Task details: In the data that follows, find the line with "camera: 160 degrees left, 10 degrees up"; transcribe it, every later line up to the one with "(414, 584) = (727, 98): brown", and that line as well, exactly and with no others.

Provided entries:
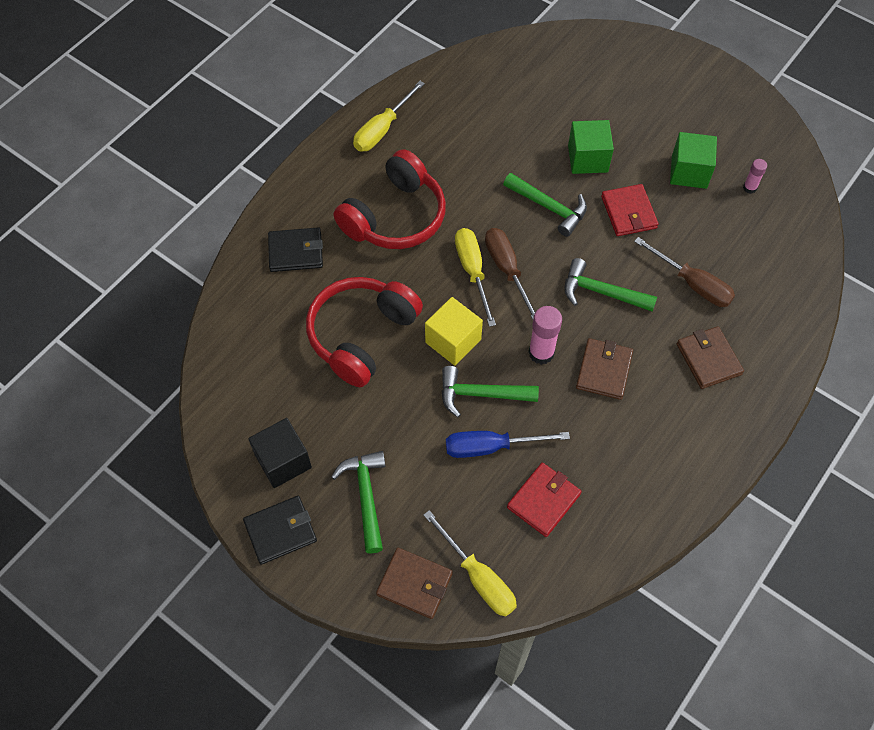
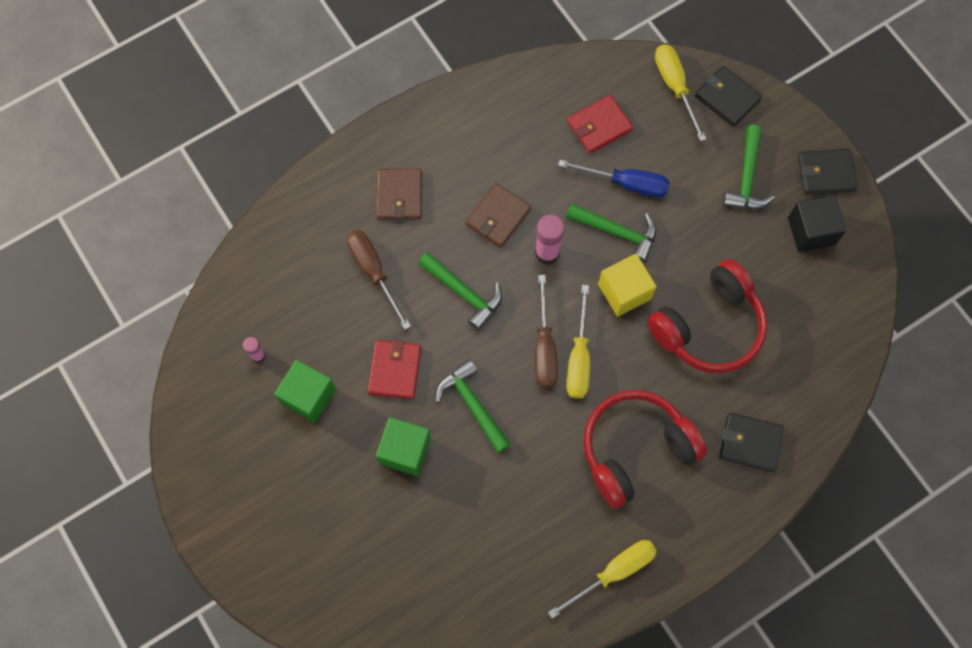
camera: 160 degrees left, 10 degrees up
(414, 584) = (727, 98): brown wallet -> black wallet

* * *

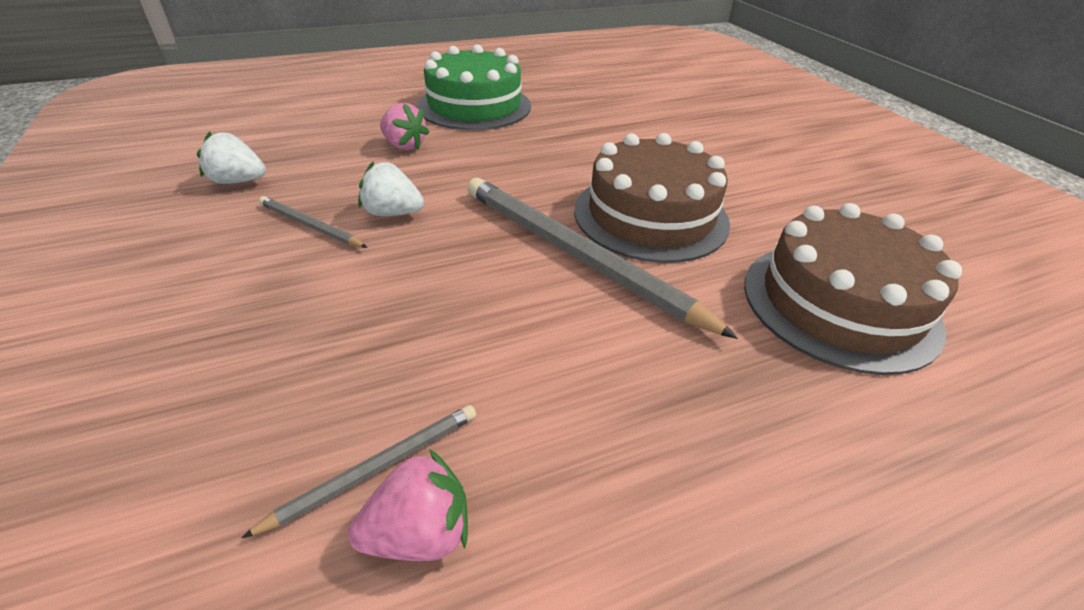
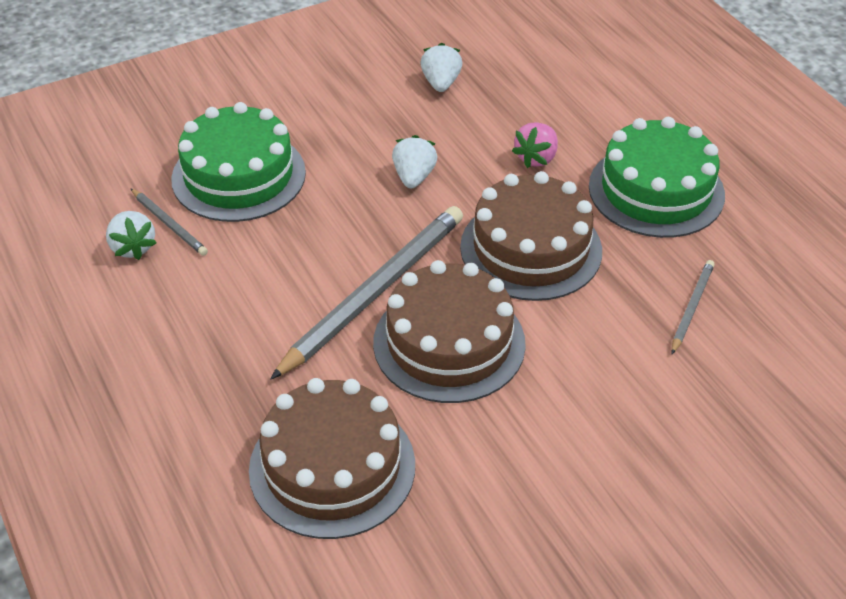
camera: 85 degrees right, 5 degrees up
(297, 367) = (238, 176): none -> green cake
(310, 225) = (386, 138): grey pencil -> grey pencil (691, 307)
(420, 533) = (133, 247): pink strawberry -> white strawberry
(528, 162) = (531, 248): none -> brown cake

The completed task:
camera: 160 degrees left, 10 degrees up
(414, 584) = (727, 98): brown wallet -> black wallet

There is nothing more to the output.